* [Task description]: Which lines of the material contain the word "blue"? Show each one.

* [Data supplied]:
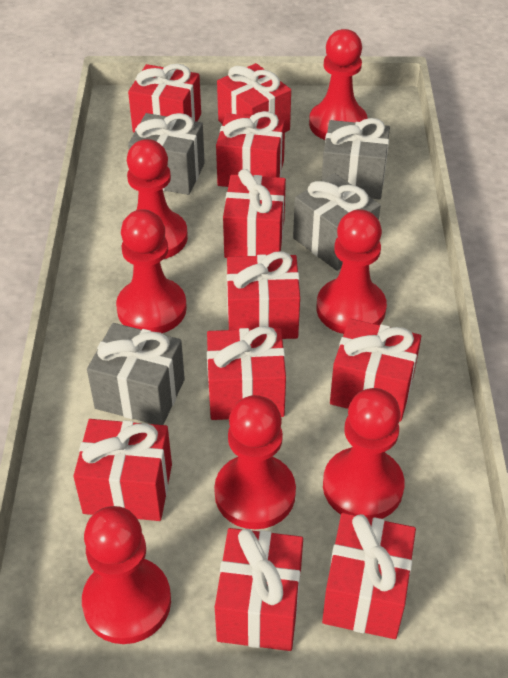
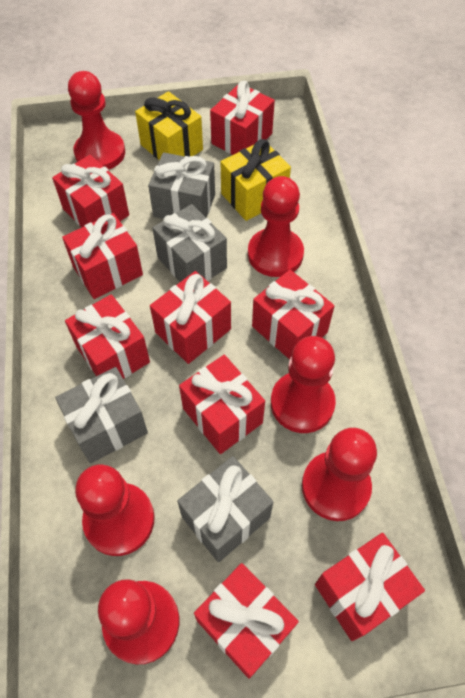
red gift: 10 -> 9
red pawn: 7 -> 6
yellow gift: 0 -> 2

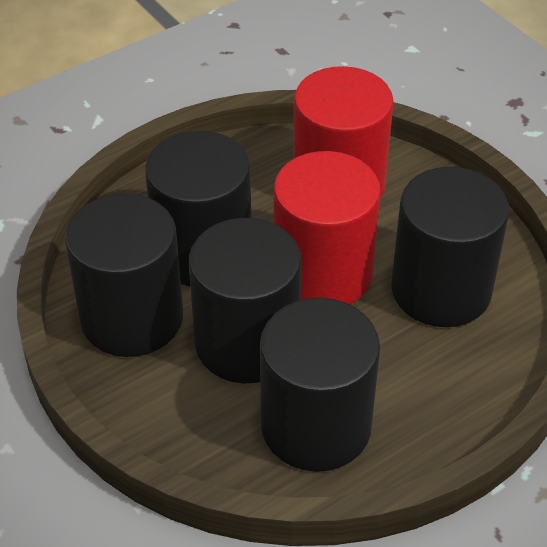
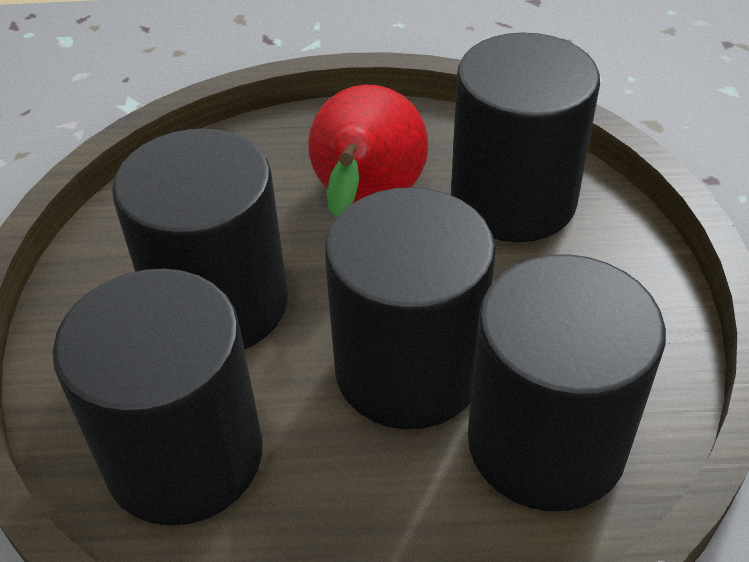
red cylinder: 2 -> 0
red pear: 0 -> 1

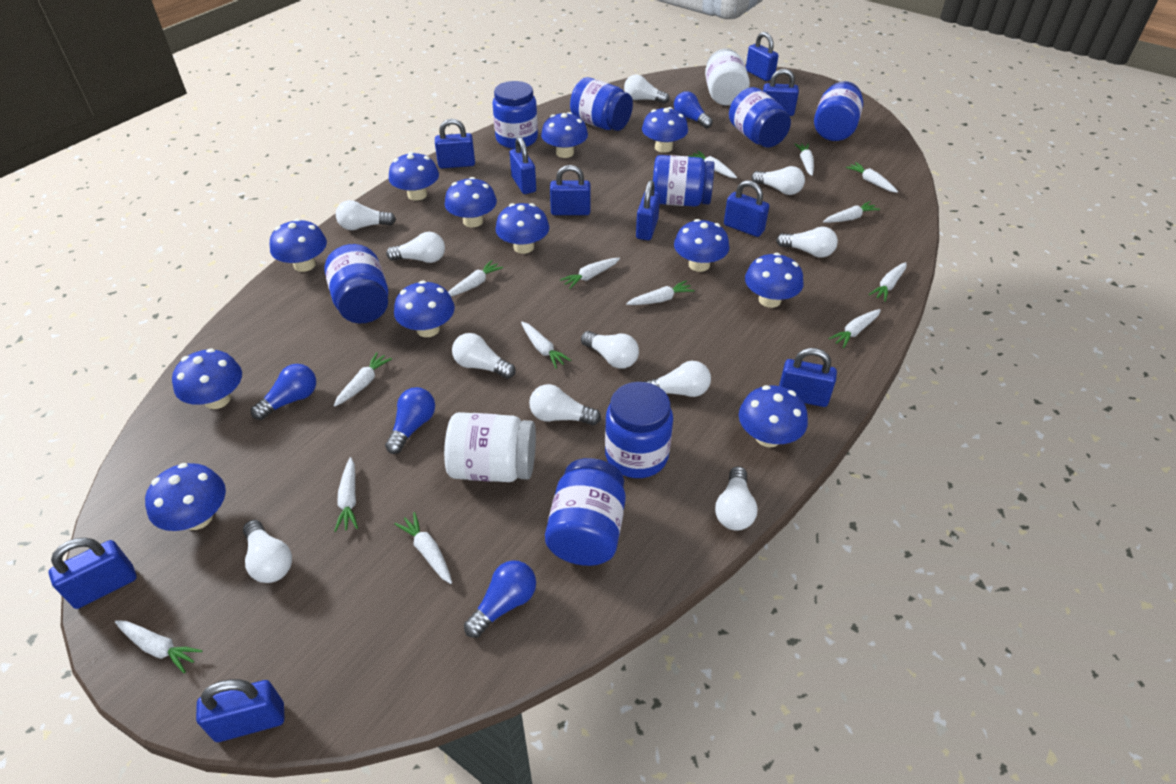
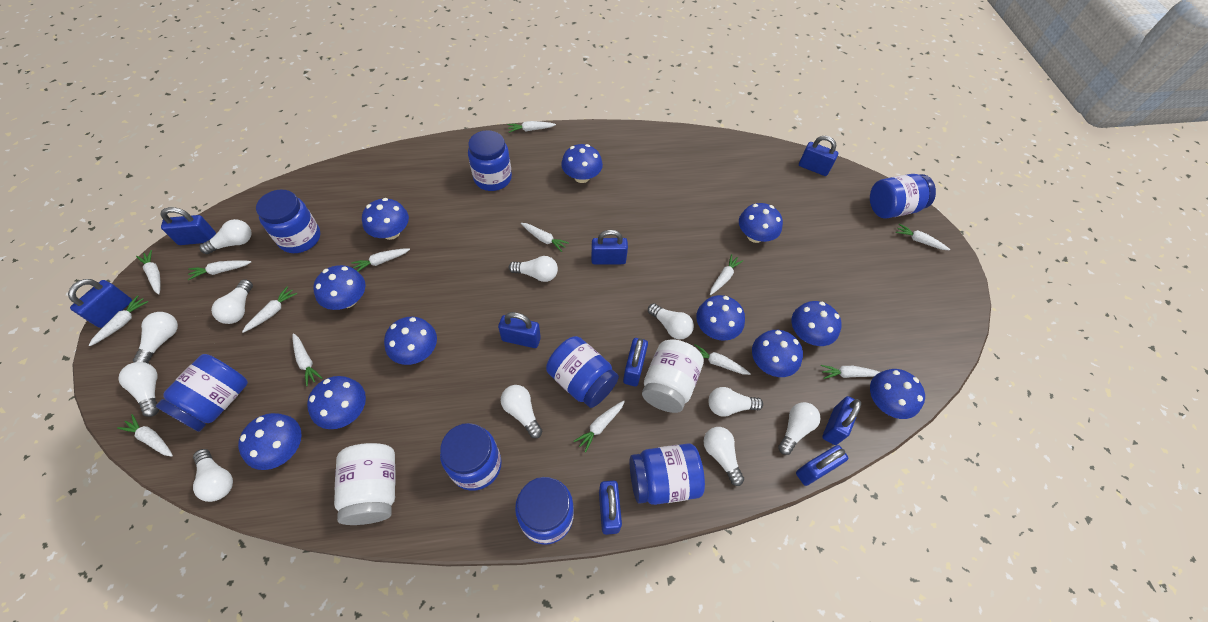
blue light bulb: 4 -> 0
blue mushroom: 12 -> 11
blue padlock: 10 -> 9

* [Response to this task]:
blue light bulb: 4 -> 0
blue mushroom: 12 -> 11
blue padlock: 10 -> 9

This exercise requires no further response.